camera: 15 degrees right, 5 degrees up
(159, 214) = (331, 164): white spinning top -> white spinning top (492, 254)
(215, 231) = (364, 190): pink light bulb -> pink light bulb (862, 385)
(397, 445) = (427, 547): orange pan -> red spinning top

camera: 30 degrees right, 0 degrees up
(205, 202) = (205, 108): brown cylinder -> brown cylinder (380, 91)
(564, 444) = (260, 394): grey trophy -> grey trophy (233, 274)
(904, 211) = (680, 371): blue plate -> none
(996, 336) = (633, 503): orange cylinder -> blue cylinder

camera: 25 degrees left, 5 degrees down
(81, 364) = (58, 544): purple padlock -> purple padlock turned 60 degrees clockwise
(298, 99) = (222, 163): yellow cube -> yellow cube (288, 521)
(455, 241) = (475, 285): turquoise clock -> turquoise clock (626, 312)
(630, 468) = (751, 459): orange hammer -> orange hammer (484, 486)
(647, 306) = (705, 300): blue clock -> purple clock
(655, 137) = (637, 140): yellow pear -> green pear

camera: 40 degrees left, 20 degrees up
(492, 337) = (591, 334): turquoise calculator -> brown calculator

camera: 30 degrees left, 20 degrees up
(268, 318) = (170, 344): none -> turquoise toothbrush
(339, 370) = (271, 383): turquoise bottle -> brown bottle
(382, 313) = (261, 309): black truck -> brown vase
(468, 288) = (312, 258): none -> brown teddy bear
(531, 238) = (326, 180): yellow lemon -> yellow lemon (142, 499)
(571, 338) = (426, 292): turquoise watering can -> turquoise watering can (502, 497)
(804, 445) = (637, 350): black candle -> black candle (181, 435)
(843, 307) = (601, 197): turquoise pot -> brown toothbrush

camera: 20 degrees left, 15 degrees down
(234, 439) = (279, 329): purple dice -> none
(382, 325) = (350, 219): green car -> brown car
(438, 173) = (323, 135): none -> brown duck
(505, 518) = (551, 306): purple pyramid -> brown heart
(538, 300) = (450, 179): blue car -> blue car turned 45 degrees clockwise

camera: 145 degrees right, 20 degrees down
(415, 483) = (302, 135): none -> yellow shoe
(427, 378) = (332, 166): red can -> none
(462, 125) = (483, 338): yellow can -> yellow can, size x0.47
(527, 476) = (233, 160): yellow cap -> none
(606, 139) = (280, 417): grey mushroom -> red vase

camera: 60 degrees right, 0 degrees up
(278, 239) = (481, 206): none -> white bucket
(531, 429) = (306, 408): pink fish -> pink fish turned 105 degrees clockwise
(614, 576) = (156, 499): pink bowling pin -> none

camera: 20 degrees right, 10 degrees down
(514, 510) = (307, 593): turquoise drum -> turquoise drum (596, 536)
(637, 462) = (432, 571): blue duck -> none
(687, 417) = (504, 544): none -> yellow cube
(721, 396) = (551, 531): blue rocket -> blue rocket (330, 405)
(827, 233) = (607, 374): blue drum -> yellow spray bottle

What is required. Look above for the line with "camera: 30 degrees left, 20 degrees up" and the line with "(721, 396) = (551, 531): blue". Write out those two lines and all the lines between them, exactly, and no others.

Solved problem.
camera: 30 degrees left, 20 degrees up
(268, 318) = (170, 344): none -> turquoise toothbrush
(339, 370) = (271, 383): turquoise bottle -> brown bottle
(382, 313) = (261, 309): black truck -> brown vase
(468, 288) = (312, 258): none -> brown teddy bear
(531, 238) = (326, 180): yellow lemon -> yellow lemon (142, 499)
(571, 338) = (426, 292): turquoise watering can -> turquoise watering can (502, 497)
(804, 445) = (637, 350): black candle -> black candle (181, 435)
(843, 307) = (601, 197): turquoise pot -> brown toothbrush

camera: 20 degrees left, 15 degrees down
(234, 439) = (279, 329): purple dice -> none
(382, 325) = (350, 219): green car -> brown car
(438, 173) = (323, 135): none -> brown duck
(505, 518) = (551, 306): purple pyramid -> brown heart
(538, 300) = (450, 179): blue car -> blue car turned 45 degrees clockwise

camera: 145 degrees right, 20 degrees down
(415, 483) = (302, 135): none -> yellow shoe
(427, 378) = (332, 166): red can -> none
(462, 125) = (483, 338): yellow can -> yellow can, size x0.47
(527, 476) = (233, 160): yellow cap -> none
(606, 139) = (280, 417): grey mushroom -> red vase

camera: 60 degrees right, 0 degrees up
(278, 239) = (481, 206): none -> white bucket
(531, 429) = (306, 408): pink fish -> pink fish turned 105 degrees clockwise
(614, 576) = (156, 499): pink bowling pin -> none

camera: 20 degrees right, 10 degrees down
(514, 510) = (307, 593): turquoise drum -> turquoise drum (596, 536)
(637, 462) = (432, 571): blue duck -> none
(687, 417) = (504, 544): none -> yellow cube
(721, 396) = (551, 531): blue rocket -> blue rocket (330, 405)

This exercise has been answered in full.